*Entries provided*.

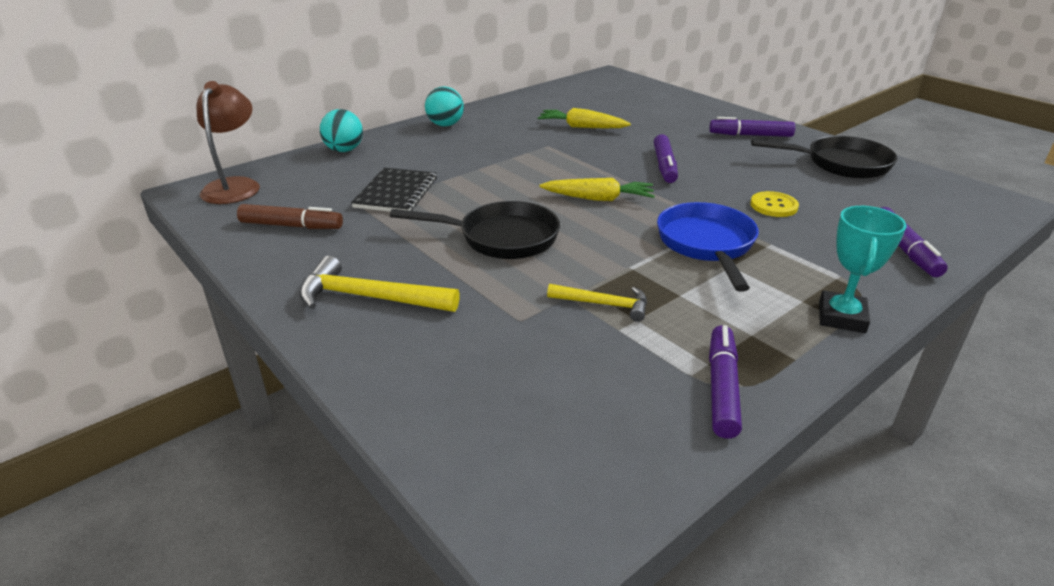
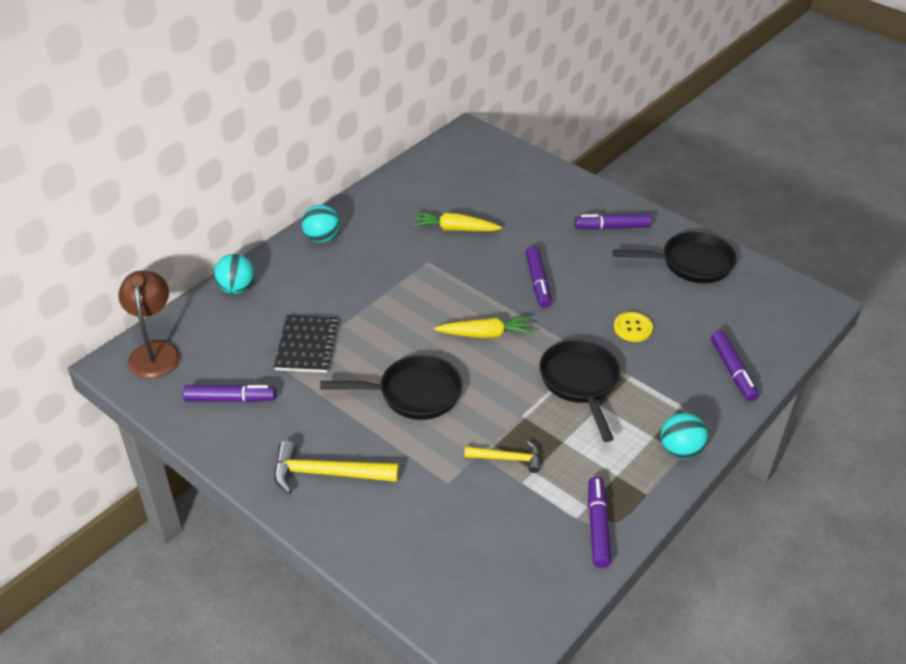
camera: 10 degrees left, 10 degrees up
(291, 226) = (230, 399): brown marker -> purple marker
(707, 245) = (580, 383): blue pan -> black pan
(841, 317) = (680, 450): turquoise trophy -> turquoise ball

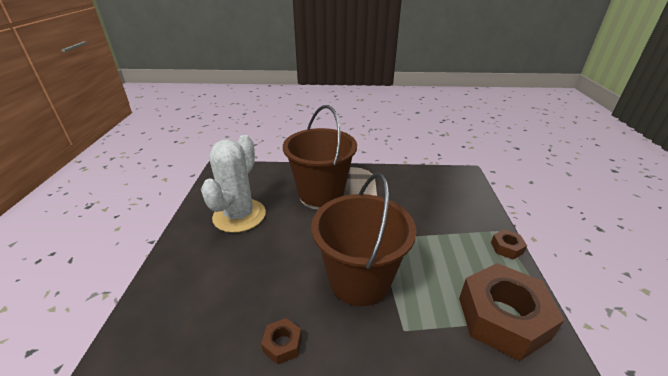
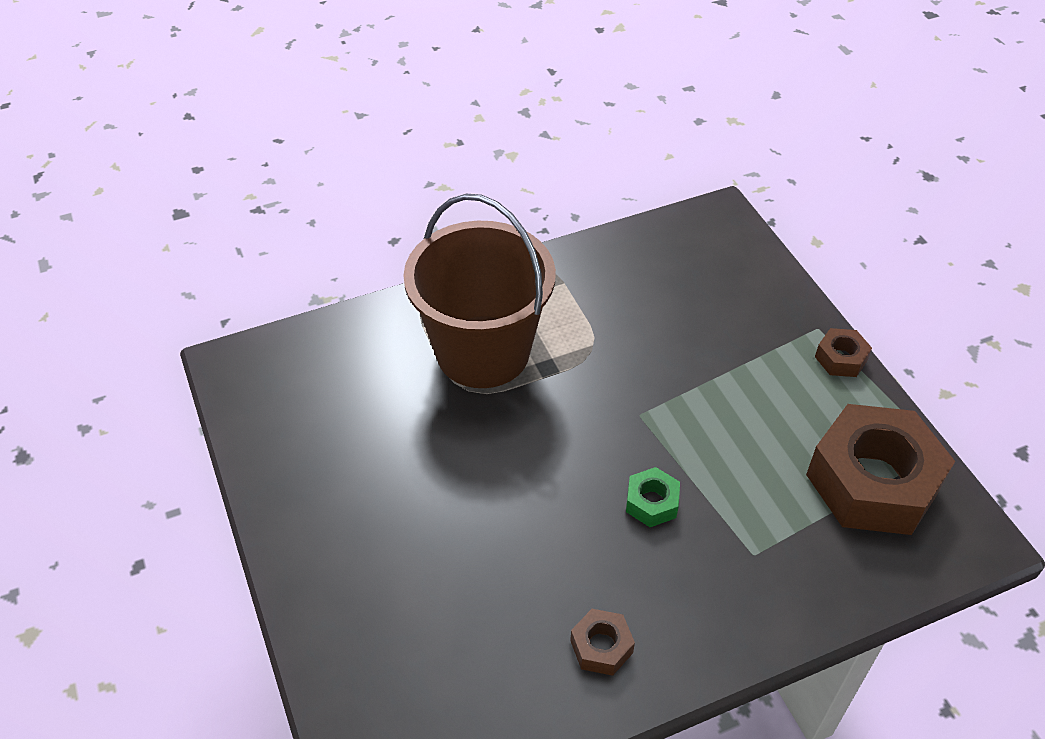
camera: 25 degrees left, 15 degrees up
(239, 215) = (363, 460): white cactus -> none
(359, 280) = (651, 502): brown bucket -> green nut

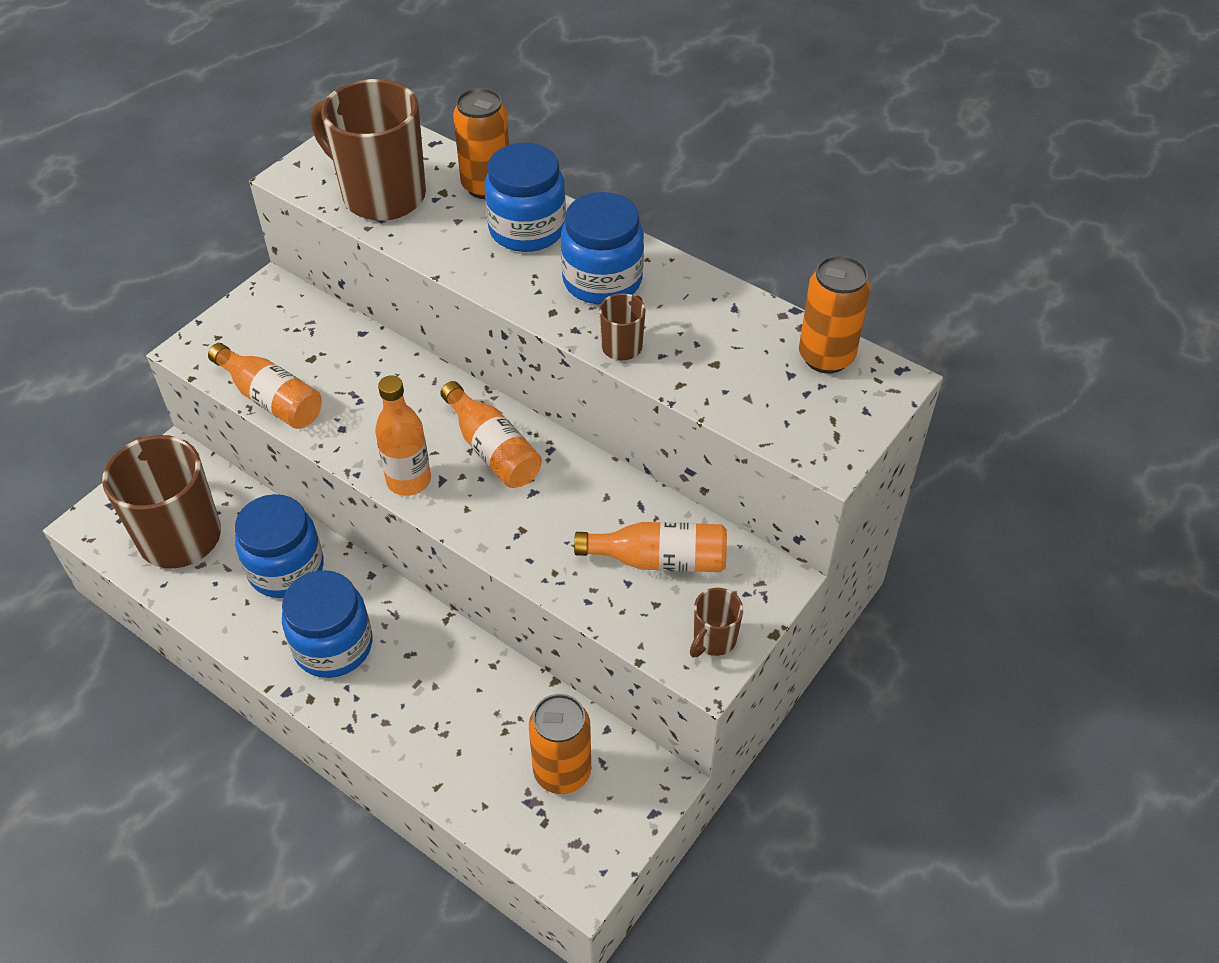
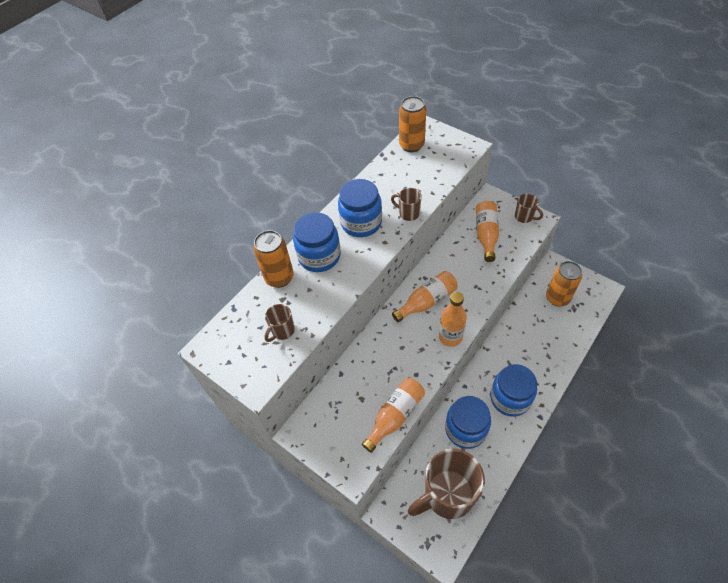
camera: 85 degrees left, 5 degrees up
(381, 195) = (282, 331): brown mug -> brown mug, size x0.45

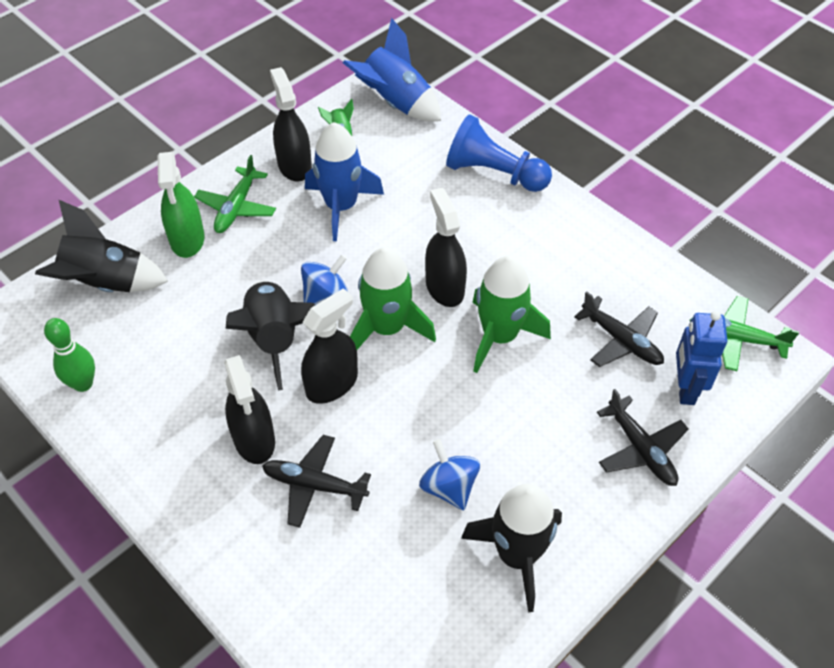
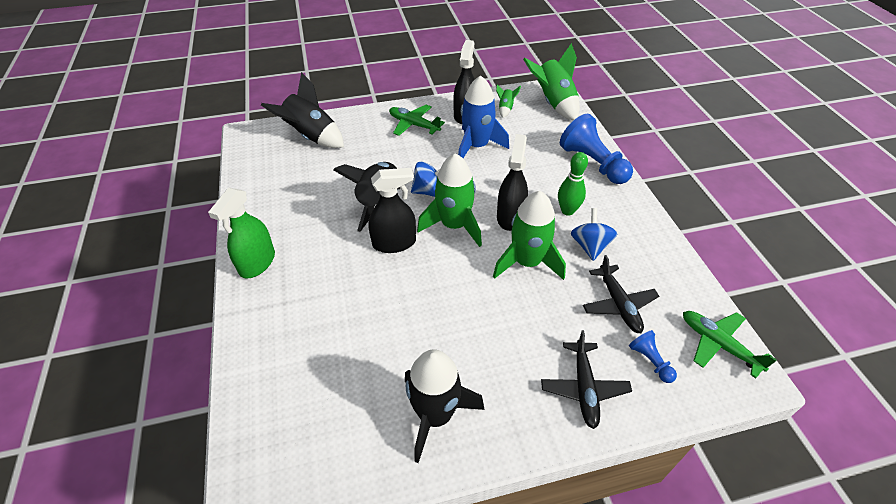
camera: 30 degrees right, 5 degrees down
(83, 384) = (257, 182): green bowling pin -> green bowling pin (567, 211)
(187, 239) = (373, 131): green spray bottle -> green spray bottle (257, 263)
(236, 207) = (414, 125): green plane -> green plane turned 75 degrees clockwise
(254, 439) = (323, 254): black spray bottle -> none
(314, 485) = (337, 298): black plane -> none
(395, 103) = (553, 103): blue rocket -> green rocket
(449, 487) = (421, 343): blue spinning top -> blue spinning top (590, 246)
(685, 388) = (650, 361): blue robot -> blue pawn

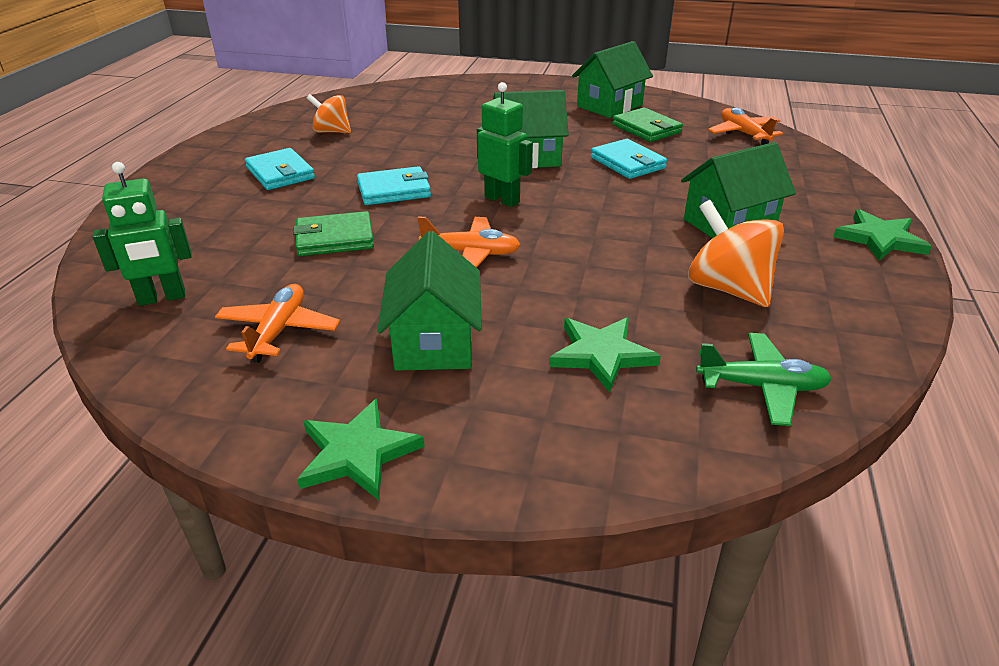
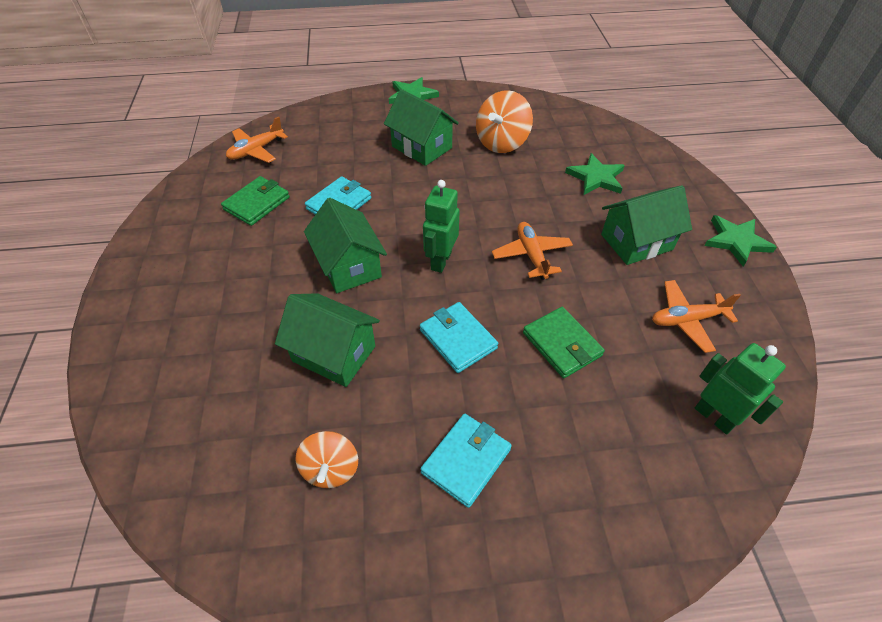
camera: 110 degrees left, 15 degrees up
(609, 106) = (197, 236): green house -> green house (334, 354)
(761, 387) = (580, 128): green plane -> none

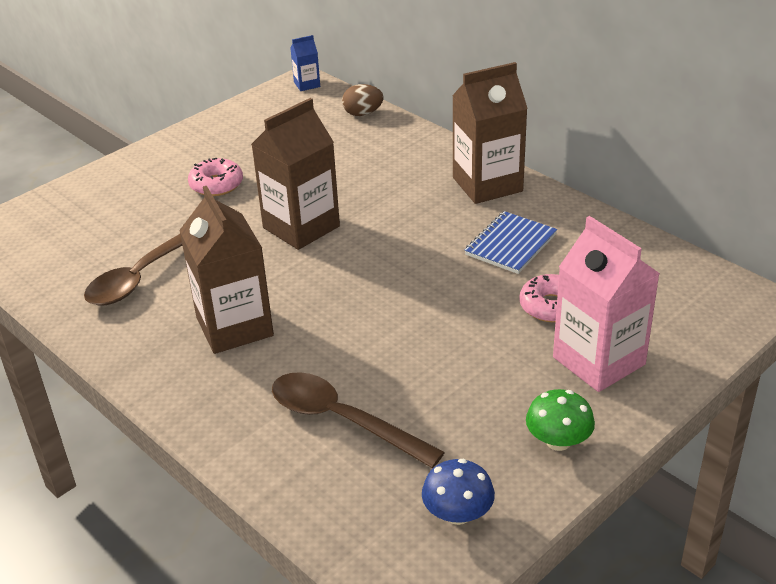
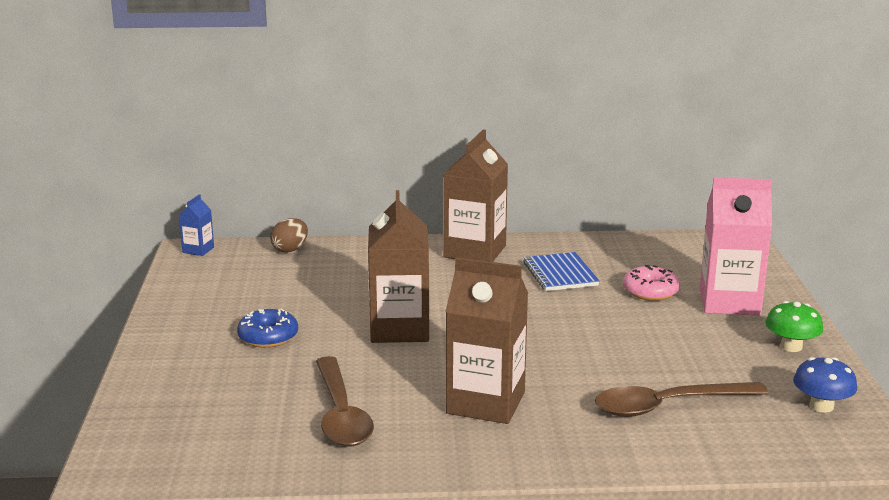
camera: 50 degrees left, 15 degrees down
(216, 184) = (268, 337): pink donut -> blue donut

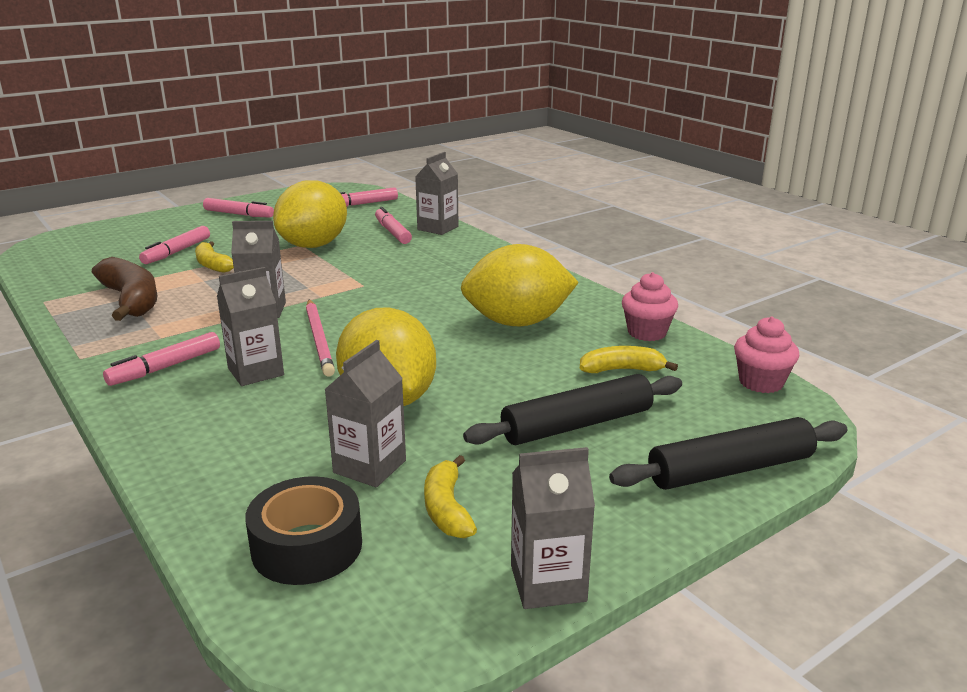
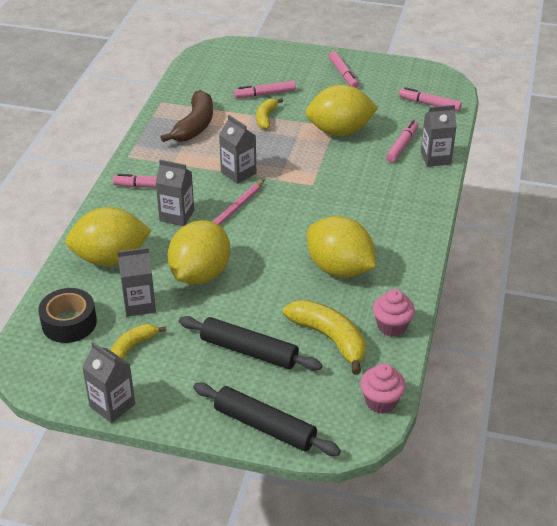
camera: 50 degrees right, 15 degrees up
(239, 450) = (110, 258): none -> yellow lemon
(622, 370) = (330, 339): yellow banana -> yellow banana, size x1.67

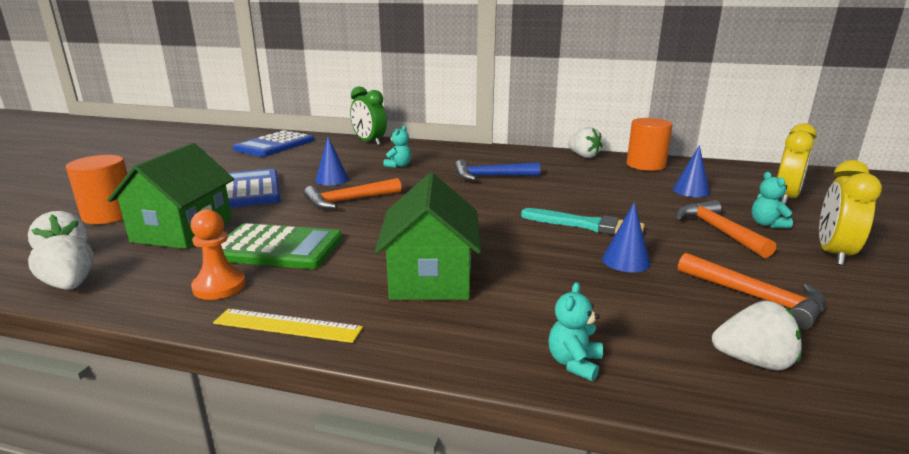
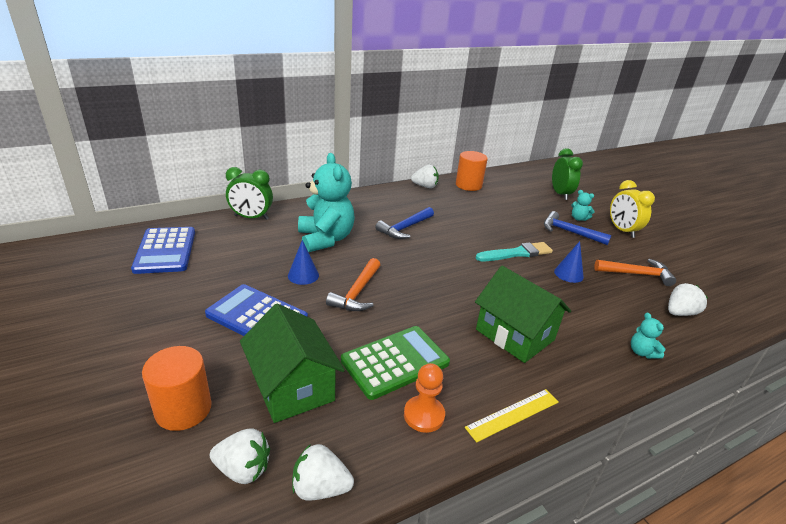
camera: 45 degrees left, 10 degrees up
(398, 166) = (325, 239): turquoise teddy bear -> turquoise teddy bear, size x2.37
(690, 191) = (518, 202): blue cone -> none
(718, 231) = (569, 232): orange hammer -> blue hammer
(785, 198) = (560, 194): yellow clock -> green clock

*What you will do*.
Retype exactly the lines of the data above that fall between the line with "camera: 30 degrees right, 5 degrees down" and the line with "(236, 207) = (414, 125): green", inclusive, and add nothing.

*The answer*.
camera: 30 degrees right, 5 degrees down
(83, 384) = (257, 182): green bowling pin -> green bowling pin (567, 211)
(187, 239) = (373, 131): green spray bottle -> green spray bottle (257, 263)
(236, 207) = (414, 125): green plane -> green plane turned 75 degrees clockwise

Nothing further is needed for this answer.